## Exercise
What you produce should match the records below precisely, except that images are removed.

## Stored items
=== Begin Enclosure ===
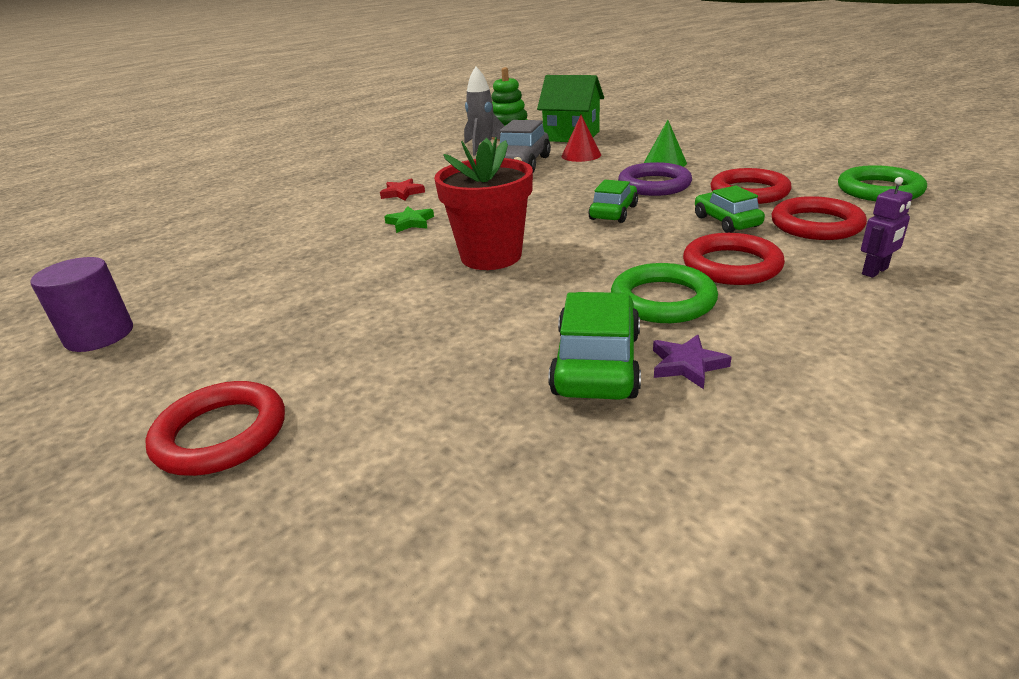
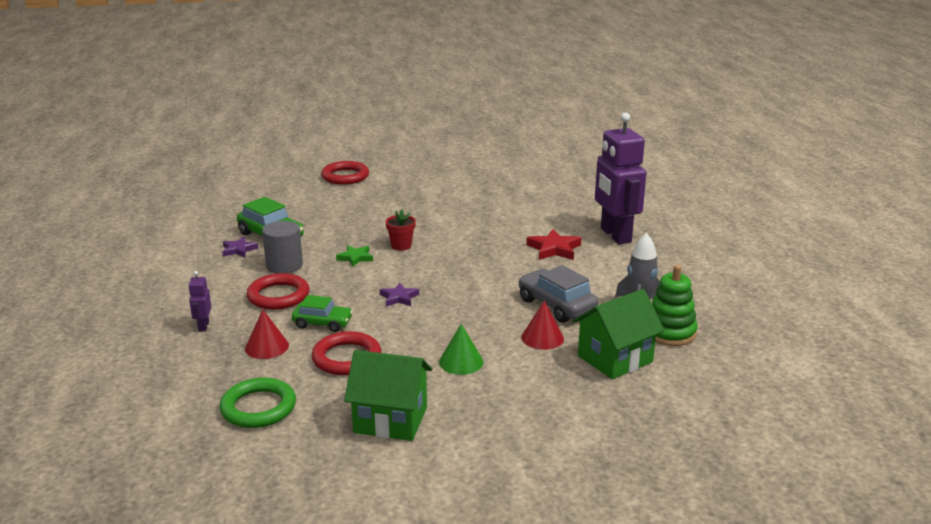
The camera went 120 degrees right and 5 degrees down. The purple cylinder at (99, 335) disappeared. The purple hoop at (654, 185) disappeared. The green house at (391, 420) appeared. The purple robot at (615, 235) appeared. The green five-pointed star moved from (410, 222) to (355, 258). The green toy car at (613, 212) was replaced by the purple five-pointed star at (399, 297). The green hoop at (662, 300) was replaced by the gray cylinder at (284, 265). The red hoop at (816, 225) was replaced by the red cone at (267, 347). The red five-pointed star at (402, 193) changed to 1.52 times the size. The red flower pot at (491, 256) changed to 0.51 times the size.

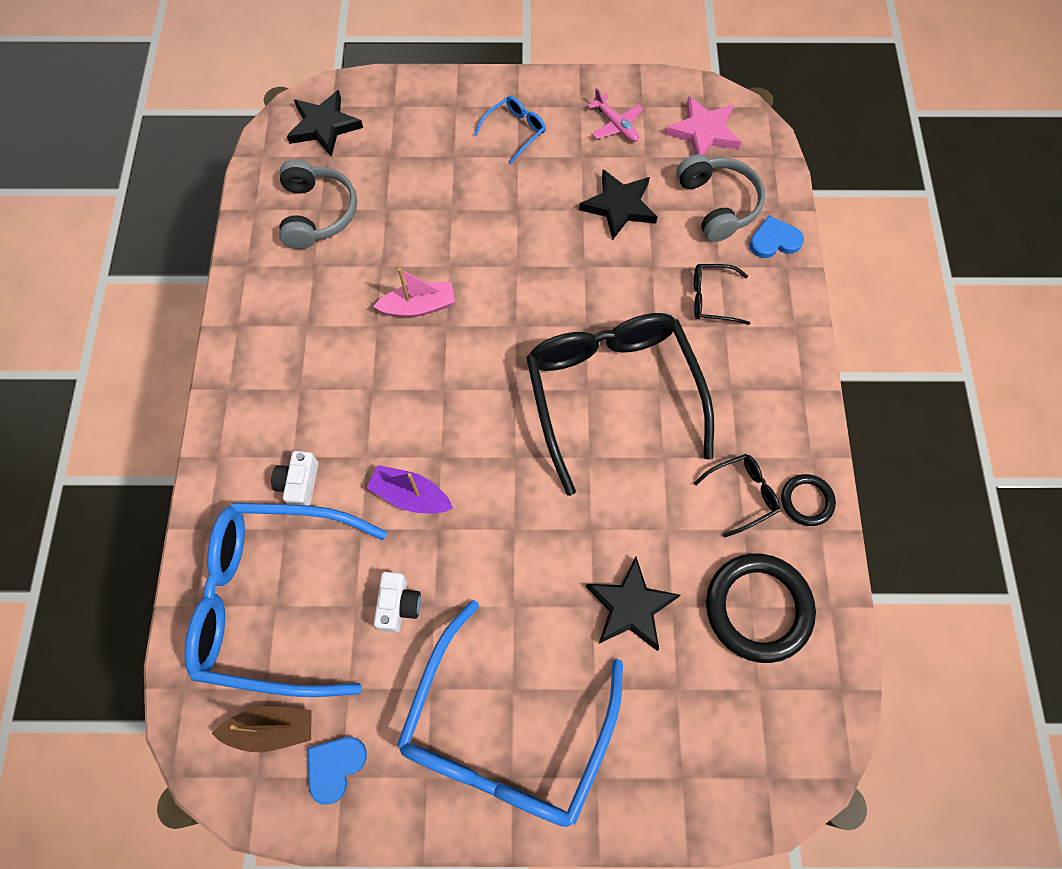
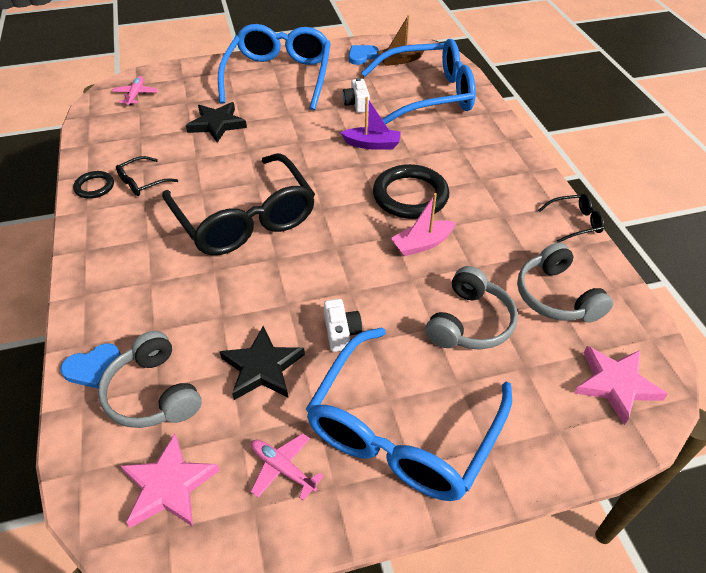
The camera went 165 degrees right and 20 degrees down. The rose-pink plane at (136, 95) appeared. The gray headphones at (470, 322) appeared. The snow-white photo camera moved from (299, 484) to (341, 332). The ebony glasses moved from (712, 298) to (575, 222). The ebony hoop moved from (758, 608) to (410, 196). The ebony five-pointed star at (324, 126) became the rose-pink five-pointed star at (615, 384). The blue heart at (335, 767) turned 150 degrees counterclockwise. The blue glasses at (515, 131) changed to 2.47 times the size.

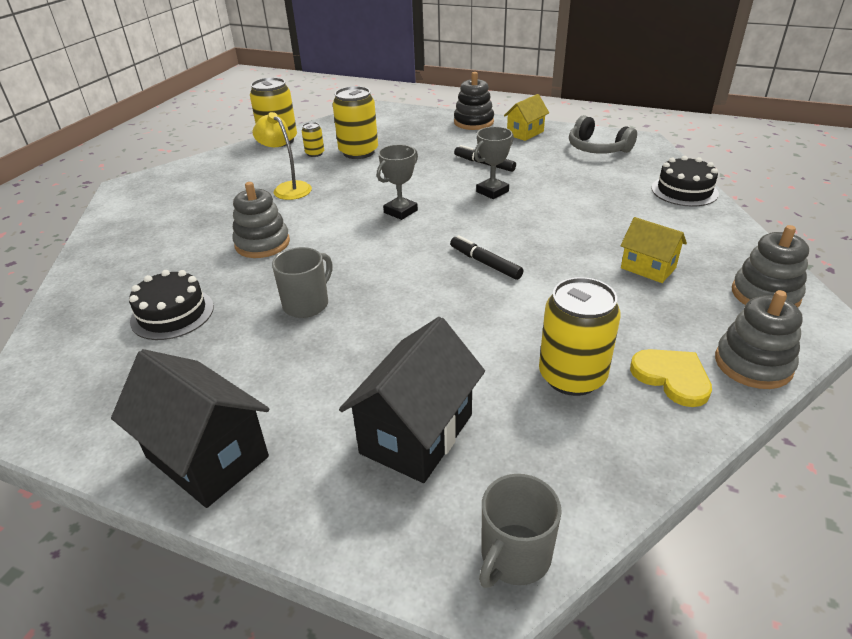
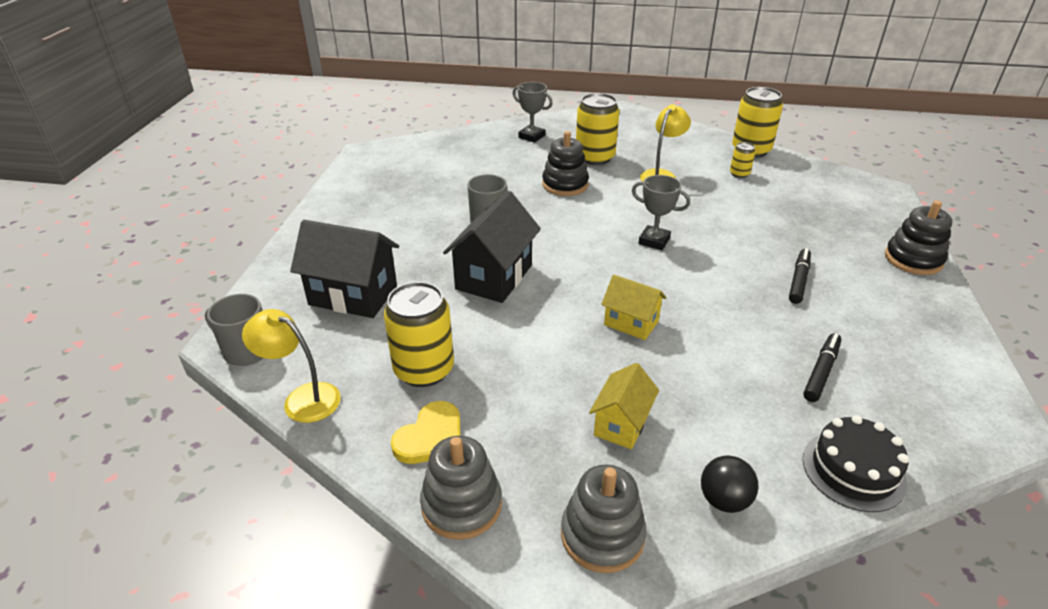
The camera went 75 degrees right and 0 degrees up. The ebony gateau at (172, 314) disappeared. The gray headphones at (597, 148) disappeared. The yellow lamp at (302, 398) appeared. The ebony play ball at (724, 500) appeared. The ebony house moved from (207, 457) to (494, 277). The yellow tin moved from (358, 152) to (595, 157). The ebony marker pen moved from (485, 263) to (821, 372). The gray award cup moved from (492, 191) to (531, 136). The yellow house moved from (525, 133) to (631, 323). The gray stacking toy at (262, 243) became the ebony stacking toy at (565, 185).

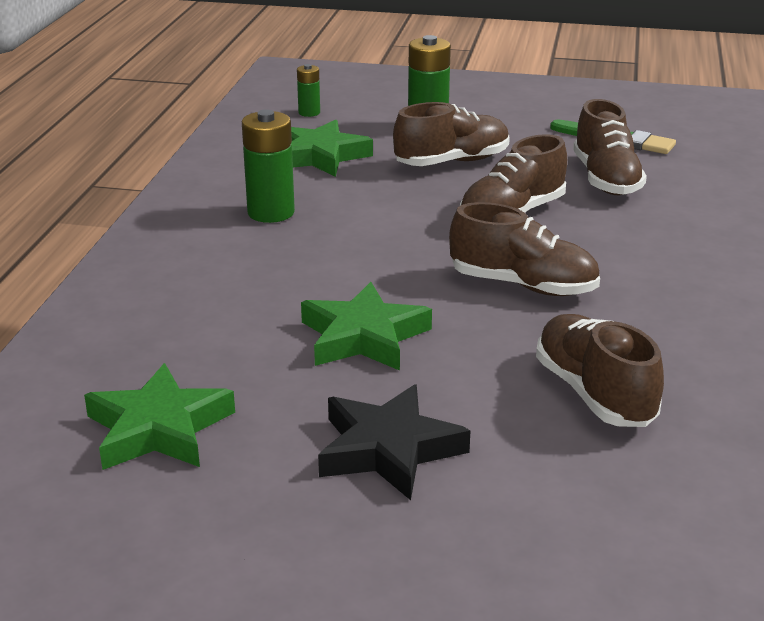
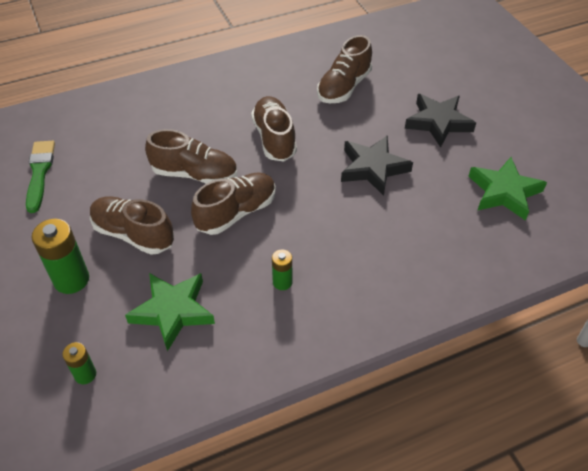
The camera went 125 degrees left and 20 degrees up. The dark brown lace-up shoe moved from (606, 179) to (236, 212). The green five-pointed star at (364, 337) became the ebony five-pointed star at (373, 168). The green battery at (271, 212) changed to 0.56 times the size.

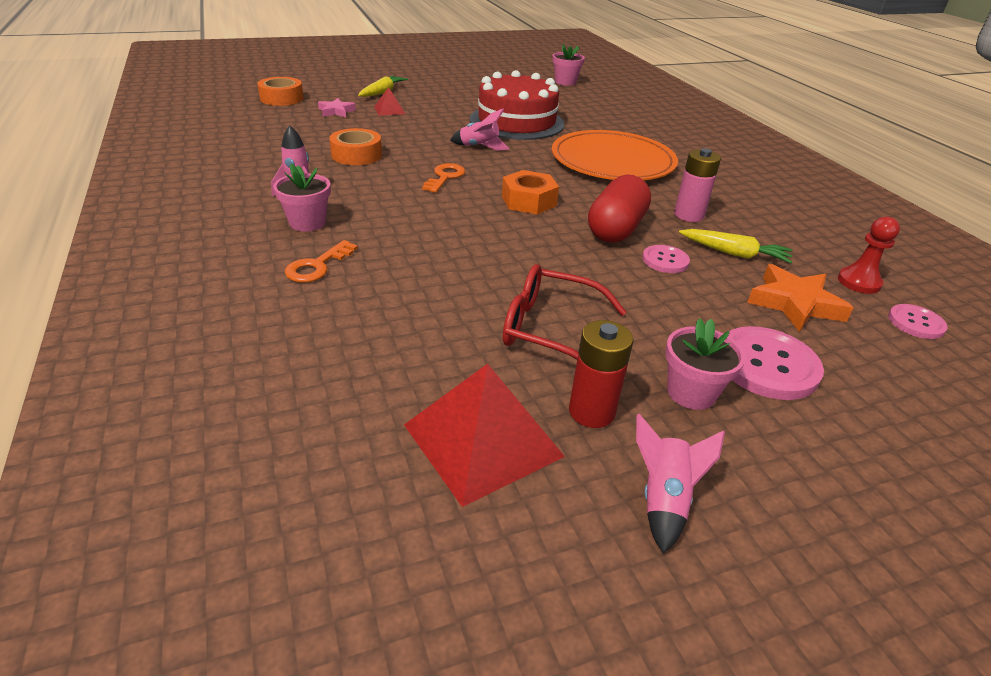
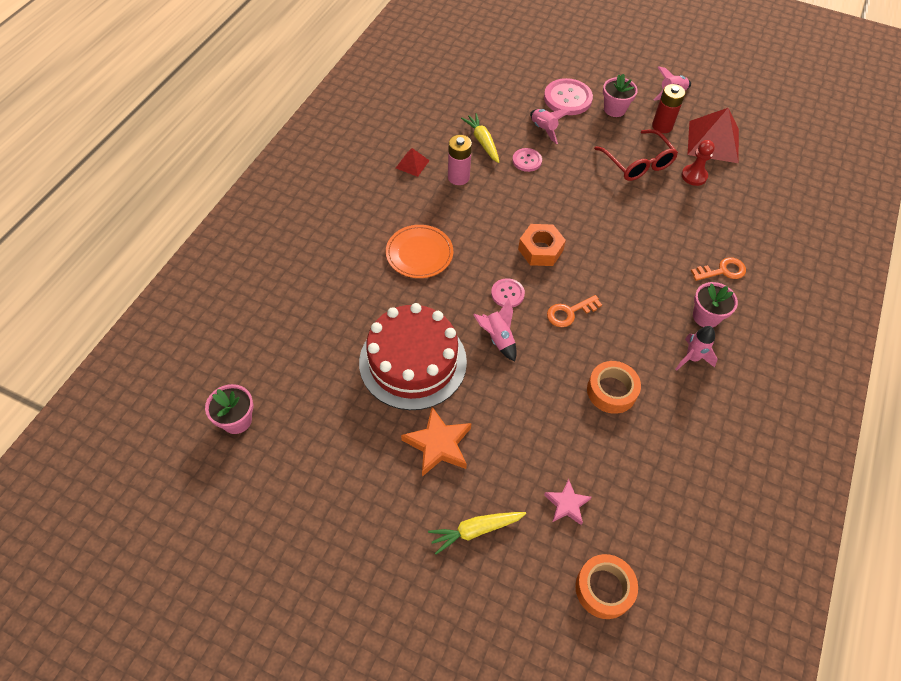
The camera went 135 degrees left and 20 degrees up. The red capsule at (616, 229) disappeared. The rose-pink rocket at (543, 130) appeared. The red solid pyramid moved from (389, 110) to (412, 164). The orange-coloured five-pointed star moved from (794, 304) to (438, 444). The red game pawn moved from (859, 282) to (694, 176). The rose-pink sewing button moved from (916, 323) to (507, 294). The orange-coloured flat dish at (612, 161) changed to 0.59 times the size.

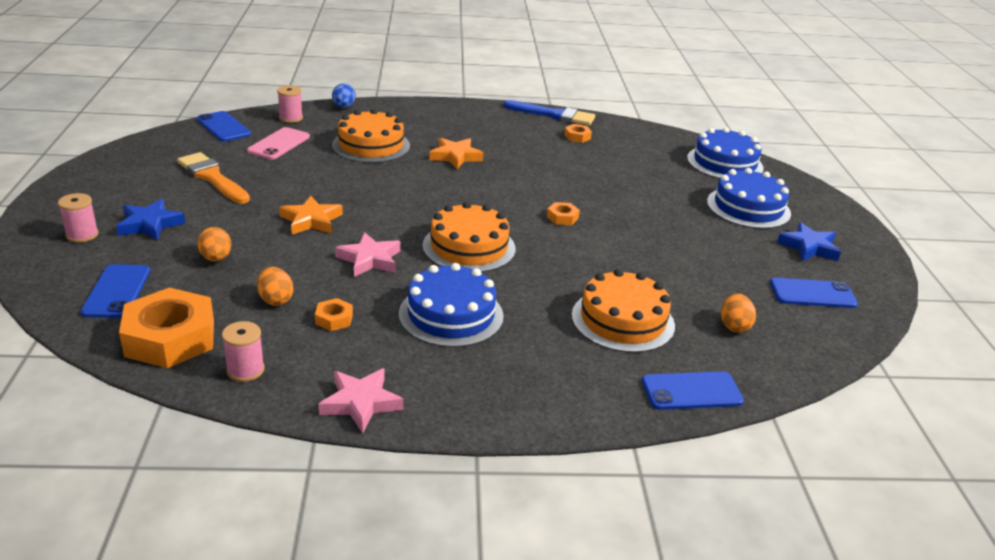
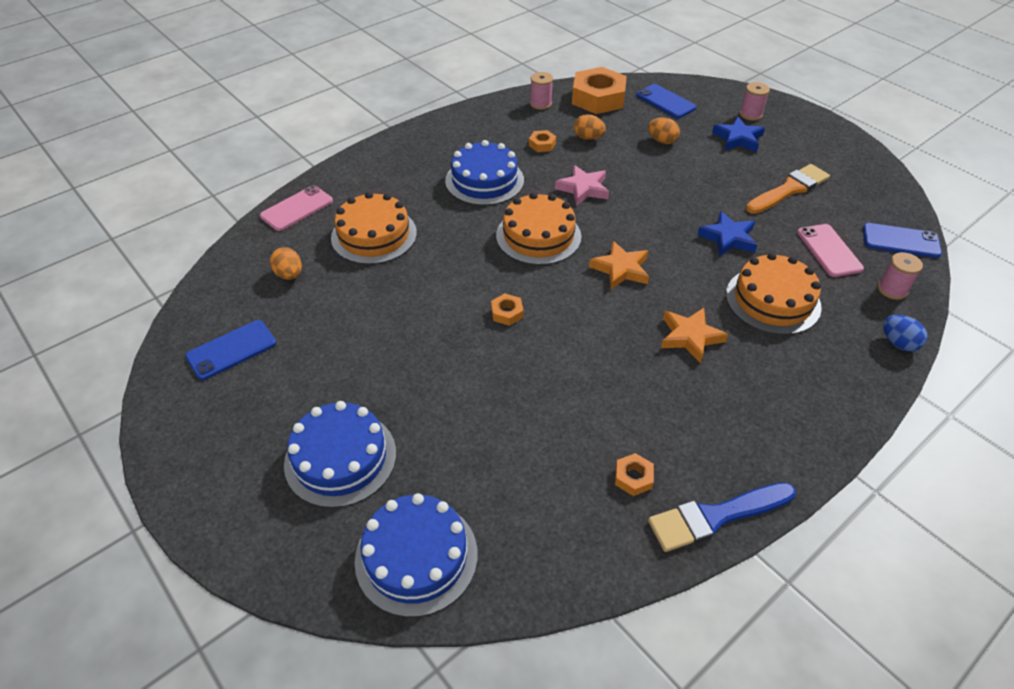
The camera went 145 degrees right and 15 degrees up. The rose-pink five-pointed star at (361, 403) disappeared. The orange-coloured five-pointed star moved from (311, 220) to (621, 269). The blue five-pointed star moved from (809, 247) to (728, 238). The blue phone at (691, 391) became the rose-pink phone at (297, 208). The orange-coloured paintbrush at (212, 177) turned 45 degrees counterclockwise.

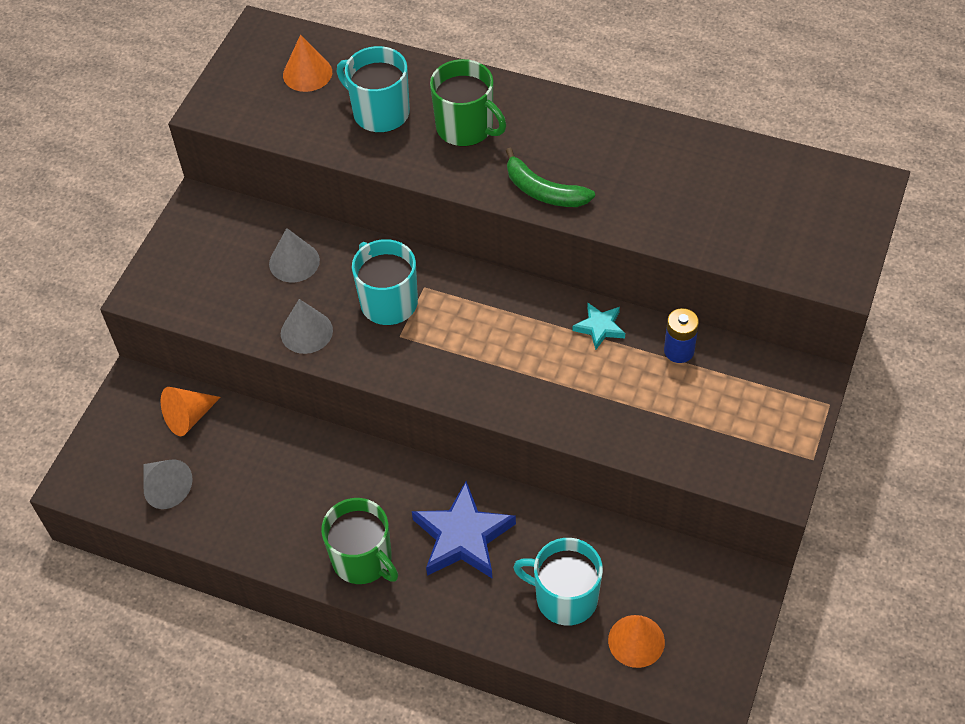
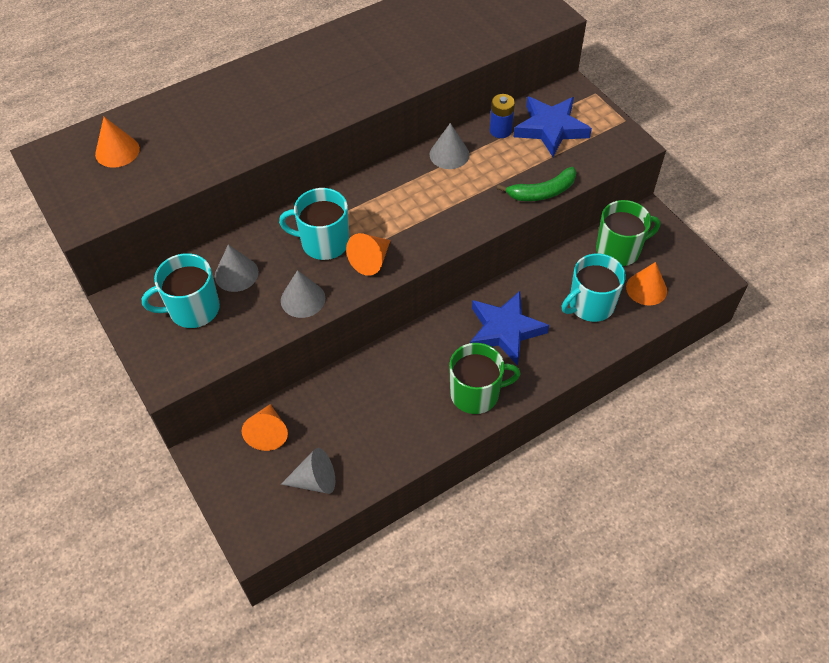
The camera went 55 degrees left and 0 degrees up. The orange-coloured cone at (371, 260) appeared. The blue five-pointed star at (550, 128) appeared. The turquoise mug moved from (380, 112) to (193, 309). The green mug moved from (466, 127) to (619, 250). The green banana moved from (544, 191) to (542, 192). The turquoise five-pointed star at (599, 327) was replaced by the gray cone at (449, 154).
=== End Enclosure ===
## Answer
The camera went 120 degrees right and 5 degrees down. The purple cylinder at (99, 335) disappeared. The purple hoop at (654, 185) disappeared. The green house at (391, 420) appeared. The purple robot at (615, 235) appeared. The green five-pointed star moved from (410, 222) to (355, 258). The green toy car at (613, 212) was replaced by the purple five-pointed star at (399, 297). The green hoop at (662, 300) was replaced by the gray cylinder at (284, 265). The red hoop at (816, 225) was replaced by the red cone at (267, 347). The red five-pointed star at (402, 193) changed to 1.52 times the size. The red flower pot at (491, 256) changed to 0.51 times the size.

The camera went 165 degrees right and 20 degrees down. The rose-pink plane at (136, 95) appeared. The gray headphones at (470, 322) appeared. The snow-white photo camera moved from (299, 484) to (341, 332). The ebony glasses moved from (712, 298) to (575, 222). The ebony hoop moved from (758, 608) to (410, 196). The ebony five-pointed star at (324, 126) became the rose-pink five-pointed star at (615, 384). The blue heart at (335, 767) turned 150 degrees counterclockwise. The blue glasses at (515, 131) changed to 2.47 times the size.

The camera went 75 degrees right and 0 degrees up. The ebony gateau at (172, 314) disappeared. The gray headphones at (597, 148) disappeared. The yellow lamp at (302, 398) appeared. The ebony play ball at (724, 500) appeared. The ebony house moved from (207, 457) to (494, 277). The yellow tin moved from (358, 152) to (595, 157). The ebony marker pen moved from (485, 263) to (821, 372). The gray award cup moved from (492, 191) to (531, 136). The yellow house moved from (525, 133) to (631, 323). The gray stacking toy at (262, 243) became the ebony stacking toy at (565, 185).

The camera went 125 degrees left and 20 degrees up. The dark brown lace-up shoe moved from (606, 179) to (236, 212). The green five-pointed star at (364, 337) became the ebony five-pointed star at (373, 168). The green battery at (271, 212) changed to 0.56 times the size.

The camera went 135 degrees left and 20 degrees up. The red capsule at (616, 229) disappeared. The rose-pink rocket at (543, 130) appeared. The red solid pyramid moved from (389, 110) to (412, 164). The orange-coloured five-pointed star moved from (794, 304) to (438, 444). The red game pawn moved from (859, 282) to (694, 176). The rose-pink sewing button moved from (916, 323) to (507, 294). The orange-coloured flat dish at (612, 161) changed to 0.59 times the size.

The camera went 145 degrees right and 15 degrees up. The rose-pink five-pointed star at (361, 403) disappeared. The orange-coloured five-pointed star moved from (311, 220) to (621, 269). The blue five-pointed star moved from (809, 247) to (728, 238). The blue phone at (691, 391) became the rose-pink phone at (297, 208). The orange-coloured paintbrush at (212, 177) turned 45 degrees counterclockwise.

The camera went 55 degrees left and 0 degrees up. The orange-coloured cone at (371, 260) appeared. The blue five-pointed star at (550, 128) appeared. The turquoise mug moved from (380, 112) to (193, 309). The green mug moved from (466, 127) to (619, 250). The green banana moved from (544, 191) to (542, 192). The turquoise five-pointed star at (599, 327) was replaced by the gray cone at (449, 154).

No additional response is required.